**To do:**
Repeat every line of the listing below exactly, minus the pictures.

**Source data:**

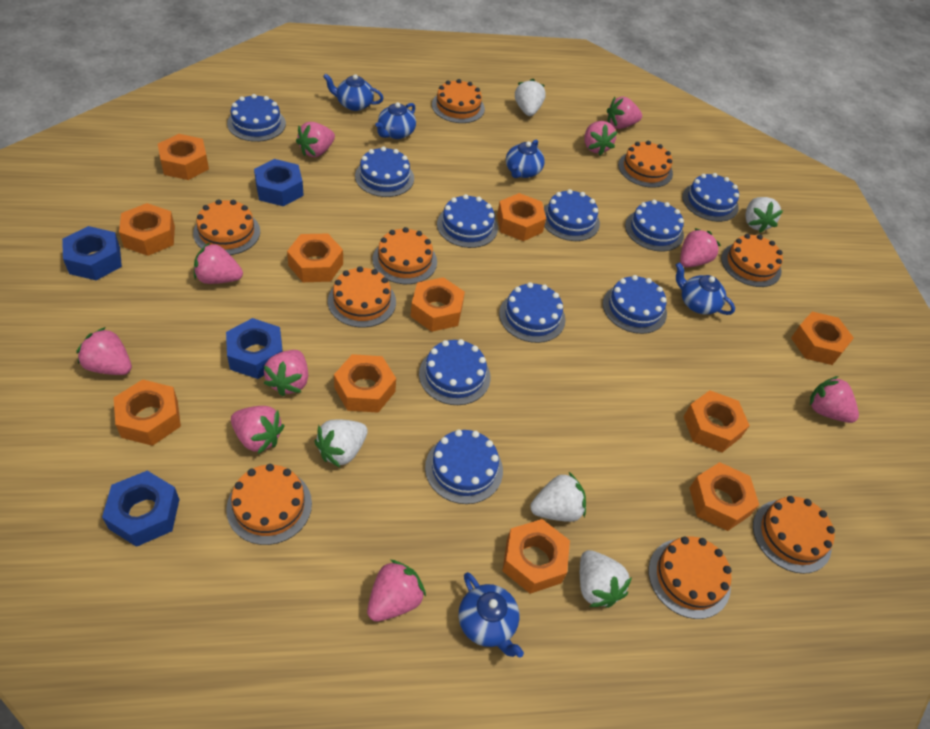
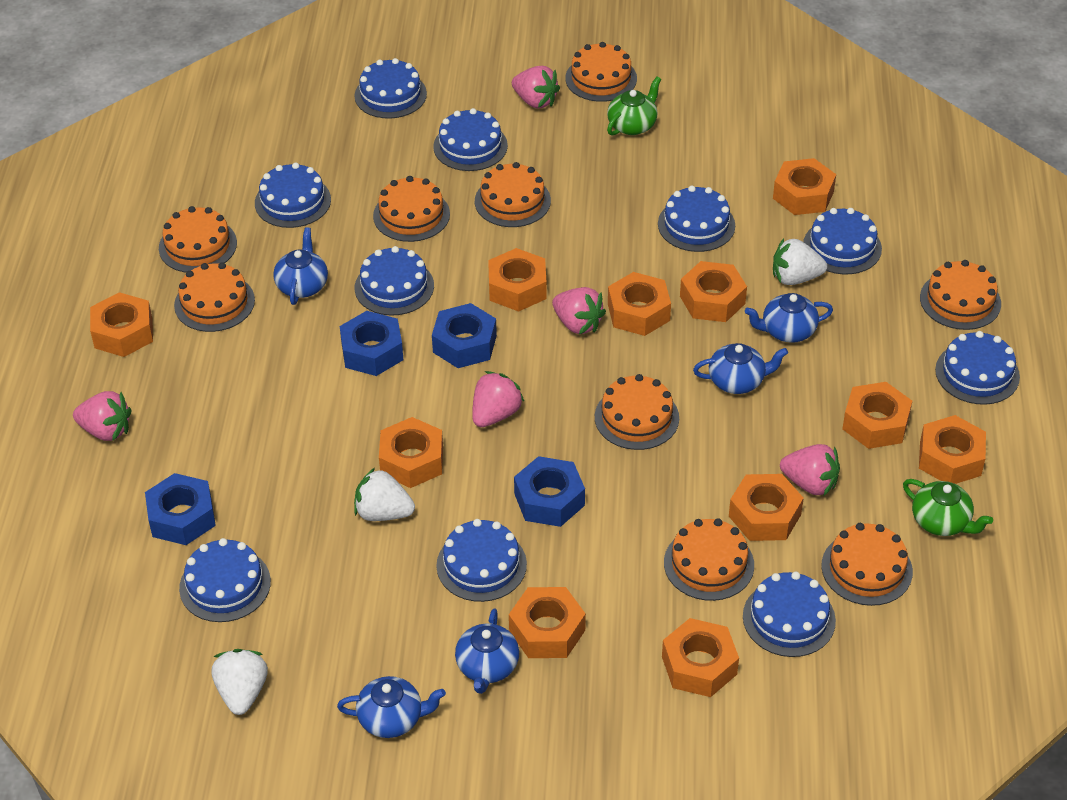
green teapot: 0 -> 2
pink strawberry: 10 -> 5
white strawberry: 5 -> 3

**Result for this task:**
green teapot: 0 -> 2
pink strawberry: 10 -> 5
white strawberry: 5 -> 3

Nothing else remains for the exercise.